*Your assignment*. Send back exactly the lines from the opening line of the records below through the one with "RGB1 pin G: 4 -> 9".

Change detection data
▽
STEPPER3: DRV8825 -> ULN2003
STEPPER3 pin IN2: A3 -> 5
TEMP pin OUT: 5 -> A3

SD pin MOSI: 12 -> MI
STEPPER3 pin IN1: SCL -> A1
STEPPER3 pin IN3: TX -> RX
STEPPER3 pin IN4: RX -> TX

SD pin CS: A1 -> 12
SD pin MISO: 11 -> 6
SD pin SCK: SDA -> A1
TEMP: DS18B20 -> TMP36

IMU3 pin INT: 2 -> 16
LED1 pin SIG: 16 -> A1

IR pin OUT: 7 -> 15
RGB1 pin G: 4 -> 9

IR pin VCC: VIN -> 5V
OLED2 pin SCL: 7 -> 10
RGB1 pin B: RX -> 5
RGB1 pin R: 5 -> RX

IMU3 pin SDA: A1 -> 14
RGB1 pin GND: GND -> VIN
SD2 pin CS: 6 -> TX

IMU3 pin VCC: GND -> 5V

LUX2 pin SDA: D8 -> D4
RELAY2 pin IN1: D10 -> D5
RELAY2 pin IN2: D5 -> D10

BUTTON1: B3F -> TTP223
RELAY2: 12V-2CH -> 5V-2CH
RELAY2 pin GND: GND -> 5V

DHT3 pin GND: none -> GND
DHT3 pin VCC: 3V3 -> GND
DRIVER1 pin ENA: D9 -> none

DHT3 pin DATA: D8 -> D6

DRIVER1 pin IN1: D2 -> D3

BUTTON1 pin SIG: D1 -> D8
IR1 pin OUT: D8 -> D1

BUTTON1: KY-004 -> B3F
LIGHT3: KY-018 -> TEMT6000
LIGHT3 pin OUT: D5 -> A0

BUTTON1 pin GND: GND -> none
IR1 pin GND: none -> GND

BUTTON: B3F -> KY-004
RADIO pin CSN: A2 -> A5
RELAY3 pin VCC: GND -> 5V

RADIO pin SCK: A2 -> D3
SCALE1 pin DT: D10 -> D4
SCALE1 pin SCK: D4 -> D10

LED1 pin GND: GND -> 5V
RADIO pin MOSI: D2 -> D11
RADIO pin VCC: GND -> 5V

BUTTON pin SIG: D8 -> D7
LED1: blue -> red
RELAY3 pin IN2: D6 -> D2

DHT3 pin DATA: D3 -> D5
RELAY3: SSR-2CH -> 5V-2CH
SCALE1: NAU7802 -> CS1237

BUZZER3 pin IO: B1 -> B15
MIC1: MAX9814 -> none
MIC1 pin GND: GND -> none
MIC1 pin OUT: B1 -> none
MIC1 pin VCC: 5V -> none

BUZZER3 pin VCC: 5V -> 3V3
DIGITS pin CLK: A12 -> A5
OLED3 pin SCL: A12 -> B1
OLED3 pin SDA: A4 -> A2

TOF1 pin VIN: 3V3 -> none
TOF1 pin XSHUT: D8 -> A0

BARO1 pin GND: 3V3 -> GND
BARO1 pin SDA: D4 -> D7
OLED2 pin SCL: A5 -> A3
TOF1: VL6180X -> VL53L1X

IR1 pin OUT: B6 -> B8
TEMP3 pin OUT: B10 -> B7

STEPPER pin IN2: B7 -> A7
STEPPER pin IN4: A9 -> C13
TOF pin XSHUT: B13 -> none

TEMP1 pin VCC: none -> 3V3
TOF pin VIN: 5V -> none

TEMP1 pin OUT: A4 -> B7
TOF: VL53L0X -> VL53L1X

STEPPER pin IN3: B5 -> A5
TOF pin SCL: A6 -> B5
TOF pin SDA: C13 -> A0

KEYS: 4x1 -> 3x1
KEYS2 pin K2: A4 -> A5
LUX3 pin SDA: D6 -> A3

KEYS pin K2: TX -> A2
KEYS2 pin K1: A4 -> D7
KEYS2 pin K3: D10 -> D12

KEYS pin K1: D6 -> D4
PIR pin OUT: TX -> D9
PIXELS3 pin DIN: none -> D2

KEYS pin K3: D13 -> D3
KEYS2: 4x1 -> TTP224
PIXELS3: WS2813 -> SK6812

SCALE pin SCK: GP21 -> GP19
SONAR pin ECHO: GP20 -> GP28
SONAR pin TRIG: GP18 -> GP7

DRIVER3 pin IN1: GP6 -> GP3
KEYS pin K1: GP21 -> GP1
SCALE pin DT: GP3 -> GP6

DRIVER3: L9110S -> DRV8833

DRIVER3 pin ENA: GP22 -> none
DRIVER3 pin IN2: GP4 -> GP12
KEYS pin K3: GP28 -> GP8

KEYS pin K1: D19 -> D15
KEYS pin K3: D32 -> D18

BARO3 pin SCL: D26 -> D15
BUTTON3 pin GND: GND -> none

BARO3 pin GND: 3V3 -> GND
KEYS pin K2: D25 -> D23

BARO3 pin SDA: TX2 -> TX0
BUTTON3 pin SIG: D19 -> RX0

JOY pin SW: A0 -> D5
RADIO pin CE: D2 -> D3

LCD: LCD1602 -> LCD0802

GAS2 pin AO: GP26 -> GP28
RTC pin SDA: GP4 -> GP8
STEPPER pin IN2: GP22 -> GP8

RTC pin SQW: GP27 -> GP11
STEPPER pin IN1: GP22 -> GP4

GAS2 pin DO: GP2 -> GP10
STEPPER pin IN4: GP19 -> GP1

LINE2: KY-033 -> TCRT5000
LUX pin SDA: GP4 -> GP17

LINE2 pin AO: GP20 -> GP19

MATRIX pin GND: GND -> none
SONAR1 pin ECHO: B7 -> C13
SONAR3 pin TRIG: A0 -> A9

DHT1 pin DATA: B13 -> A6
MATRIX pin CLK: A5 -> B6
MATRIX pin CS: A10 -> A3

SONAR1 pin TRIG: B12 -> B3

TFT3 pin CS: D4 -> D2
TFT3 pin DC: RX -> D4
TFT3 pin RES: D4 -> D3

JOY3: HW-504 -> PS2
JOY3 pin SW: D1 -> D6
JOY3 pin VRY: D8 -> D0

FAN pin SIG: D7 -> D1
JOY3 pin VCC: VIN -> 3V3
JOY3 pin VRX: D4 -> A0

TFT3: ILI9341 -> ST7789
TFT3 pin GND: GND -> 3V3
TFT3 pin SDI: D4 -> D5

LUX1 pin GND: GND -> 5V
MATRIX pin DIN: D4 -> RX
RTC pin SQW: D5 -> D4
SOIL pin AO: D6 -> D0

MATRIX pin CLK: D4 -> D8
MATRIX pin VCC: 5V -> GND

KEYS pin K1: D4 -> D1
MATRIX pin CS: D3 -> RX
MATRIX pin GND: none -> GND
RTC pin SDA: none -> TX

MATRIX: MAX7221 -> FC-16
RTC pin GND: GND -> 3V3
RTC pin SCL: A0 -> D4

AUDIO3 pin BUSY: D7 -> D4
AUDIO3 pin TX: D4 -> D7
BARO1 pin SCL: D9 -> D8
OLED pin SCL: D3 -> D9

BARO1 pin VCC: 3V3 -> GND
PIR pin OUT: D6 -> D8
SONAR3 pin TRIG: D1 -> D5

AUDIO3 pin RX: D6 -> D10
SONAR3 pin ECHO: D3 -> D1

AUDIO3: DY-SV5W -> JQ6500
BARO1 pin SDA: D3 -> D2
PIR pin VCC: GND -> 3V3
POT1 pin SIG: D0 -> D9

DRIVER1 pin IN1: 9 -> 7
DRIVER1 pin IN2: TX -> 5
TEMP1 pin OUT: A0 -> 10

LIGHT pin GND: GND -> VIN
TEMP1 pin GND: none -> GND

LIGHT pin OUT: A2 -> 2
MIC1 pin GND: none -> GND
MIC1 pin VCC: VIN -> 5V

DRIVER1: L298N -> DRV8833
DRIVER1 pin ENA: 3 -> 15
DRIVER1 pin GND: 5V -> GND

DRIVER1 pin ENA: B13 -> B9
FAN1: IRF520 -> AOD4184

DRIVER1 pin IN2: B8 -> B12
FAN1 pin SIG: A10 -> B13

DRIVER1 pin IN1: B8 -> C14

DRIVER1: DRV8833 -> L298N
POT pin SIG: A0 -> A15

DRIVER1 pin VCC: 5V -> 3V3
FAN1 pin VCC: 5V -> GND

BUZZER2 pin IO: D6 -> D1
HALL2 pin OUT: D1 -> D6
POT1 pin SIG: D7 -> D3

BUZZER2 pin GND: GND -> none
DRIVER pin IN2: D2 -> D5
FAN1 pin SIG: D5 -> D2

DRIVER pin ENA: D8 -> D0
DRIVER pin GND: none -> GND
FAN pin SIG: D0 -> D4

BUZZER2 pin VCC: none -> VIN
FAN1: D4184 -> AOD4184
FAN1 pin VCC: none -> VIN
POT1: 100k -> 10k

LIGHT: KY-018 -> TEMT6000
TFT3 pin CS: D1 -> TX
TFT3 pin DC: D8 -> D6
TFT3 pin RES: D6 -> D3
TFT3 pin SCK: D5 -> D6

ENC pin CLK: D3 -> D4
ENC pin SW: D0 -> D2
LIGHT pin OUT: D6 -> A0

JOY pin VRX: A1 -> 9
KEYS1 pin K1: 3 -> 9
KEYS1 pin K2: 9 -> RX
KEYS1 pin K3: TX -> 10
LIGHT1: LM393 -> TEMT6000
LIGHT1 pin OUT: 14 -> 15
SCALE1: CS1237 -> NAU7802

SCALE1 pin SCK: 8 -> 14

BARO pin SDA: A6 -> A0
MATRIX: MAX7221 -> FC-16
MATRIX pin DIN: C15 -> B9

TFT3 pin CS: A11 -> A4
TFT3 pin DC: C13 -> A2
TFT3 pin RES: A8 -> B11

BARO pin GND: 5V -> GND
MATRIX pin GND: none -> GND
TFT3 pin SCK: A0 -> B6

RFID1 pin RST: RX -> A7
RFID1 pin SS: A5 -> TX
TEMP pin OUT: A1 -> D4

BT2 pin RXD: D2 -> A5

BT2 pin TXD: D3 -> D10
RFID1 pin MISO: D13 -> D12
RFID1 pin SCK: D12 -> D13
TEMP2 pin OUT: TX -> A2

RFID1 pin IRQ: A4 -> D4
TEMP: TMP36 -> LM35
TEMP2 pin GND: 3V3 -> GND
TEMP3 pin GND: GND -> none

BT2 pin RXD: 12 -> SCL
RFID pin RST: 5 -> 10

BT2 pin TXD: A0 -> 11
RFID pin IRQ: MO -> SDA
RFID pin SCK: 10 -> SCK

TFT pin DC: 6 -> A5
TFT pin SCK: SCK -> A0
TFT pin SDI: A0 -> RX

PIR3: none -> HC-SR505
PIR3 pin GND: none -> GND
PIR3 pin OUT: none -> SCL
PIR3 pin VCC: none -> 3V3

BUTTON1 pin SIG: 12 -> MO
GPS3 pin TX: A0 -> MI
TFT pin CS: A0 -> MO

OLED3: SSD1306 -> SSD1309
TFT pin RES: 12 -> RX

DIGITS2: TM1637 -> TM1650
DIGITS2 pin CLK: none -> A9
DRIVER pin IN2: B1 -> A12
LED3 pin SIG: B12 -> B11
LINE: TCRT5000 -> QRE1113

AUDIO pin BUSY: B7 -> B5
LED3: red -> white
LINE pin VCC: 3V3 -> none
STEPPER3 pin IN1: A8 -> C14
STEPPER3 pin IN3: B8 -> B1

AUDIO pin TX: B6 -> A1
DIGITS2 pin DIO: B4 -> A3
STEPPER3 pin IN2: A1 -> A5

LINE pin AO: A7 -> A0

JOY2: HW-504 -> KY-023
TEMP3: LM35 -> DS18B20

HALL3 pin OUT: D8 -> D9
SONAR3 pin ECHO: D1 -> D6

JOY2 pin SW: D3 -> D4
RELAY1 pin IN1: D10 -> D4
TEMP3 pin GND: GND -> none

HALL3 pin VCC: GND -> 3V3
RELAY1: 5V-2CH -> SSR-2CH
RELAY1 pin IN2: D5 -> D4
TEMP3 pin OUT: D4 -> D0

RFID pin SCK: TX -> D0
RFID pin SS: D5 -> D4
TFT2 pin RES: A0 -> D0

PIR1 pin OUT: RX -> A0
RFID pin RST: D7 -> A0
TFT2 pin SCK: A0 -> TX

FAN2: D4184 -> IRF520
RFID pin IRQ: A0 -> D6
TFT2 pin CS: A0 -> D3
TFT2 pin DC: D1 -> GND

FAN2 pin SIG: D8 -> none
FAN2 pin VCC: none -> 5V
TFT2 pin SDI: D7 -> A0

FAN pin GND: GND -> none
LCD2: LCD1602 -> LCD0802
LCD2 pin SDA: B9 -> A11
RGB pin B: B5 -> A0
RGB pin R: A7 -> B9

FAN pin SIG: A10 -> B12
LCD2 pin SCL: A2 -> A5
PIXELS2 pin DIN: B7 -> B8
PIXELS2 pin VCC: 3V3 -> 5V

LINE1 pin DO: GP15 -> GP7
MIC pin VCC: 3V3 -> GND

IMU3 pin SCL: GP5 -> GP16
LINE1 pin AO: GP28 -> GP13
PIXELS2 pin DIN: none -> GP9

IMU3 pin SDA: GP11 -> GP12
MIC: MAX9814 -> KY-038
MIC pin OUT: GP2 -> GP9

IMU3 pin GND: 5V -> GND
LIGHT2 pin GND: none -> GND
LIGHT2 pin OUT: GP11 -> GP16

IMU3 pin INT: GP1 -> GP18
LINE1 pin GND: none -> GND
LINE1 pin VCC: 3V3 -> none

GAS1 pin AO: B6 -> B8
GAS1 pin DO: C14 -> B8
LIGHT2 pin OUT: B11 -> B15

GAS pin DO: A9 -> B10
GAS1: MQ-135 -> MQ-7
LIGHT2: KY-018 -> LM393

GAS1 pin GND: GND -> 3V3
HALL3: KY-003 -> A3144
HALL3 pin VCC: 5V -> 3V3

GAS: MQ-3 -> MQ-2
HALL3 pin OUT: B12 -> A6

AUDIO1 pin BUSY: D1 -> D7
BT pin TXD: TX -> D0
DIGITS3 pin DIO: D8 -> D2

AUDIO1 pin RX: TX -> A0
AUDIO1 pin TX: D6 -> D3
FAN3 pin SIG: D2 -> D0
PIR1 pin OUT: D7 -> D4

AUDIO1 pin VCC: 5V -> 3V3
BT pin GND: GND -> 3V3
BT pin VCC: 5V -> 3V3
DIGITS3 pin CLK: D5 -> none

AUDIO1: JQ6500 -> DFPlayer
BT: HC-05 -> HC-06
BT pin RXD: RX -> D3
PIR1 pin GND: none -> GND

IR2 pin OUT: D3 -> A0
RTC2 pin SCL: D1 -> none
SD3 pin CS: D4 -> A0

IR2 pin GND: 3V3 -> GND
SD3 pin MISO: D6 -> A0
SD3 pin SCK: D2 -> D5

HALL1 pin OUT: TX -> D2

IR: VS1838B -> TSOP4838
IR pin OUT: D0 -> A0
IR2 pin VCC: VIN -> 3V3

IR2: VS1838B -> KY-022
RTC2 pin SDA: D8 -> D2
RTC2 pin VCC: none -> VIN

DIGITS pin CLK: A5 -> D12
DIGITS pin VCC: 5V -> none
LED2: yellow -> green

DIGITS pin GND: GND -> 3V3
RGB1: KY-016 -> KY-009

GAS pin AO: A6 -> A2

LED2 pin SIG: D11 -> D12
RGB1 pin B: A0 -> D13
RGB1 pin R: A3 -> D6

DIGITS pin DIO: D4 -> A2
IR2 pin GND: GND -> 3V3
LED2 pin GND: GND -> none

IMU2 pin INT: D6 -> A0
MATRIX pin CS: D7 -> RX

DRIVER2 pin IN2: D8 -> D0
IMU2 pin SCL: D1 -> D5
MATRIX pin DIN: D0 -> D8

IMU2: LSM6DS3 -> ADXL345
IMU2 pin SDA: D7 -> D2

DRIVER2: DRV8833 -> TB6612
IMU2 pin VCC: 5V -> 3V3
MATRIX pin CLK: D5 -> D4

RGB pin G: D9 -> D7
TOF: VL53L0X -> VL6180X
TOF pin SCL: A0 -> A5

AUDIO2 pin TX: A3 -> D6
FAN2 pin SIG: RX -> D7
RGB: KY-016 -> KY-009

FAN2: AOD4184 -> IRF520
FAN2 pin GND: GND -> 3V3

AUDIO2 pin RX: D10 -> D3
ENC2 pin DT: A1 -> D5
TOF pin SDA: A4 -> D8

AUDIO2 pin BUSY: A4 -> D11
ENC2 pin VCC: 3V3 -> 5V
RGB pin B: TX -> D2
△
*Your response*.
STEPPER3: DRV8825 -> ULN2003
STEPPER3 pin IN2: A3 -> 5
TEMP pin OUT: 5 -> A3

SD pin MOSI: 12 -> MI
STEPPER3 pin IN1: SCL -> A1
STEPPER3 pin IN3: TX -> RX
STEPPER3 pin IN4: RX -> TX

SD pin CS: A1 -> 12
SD pin MISO: 11 -> 6
SD pin SCK: SDA -> A1
TEMP: DS18B20 -> TMP36

IMU3 pin INT: 2 -> 16
LED1 pin SIG: 16 -> A1

IR pin OUT: 7 -> 15
RGB1 pin G: 4 -> 9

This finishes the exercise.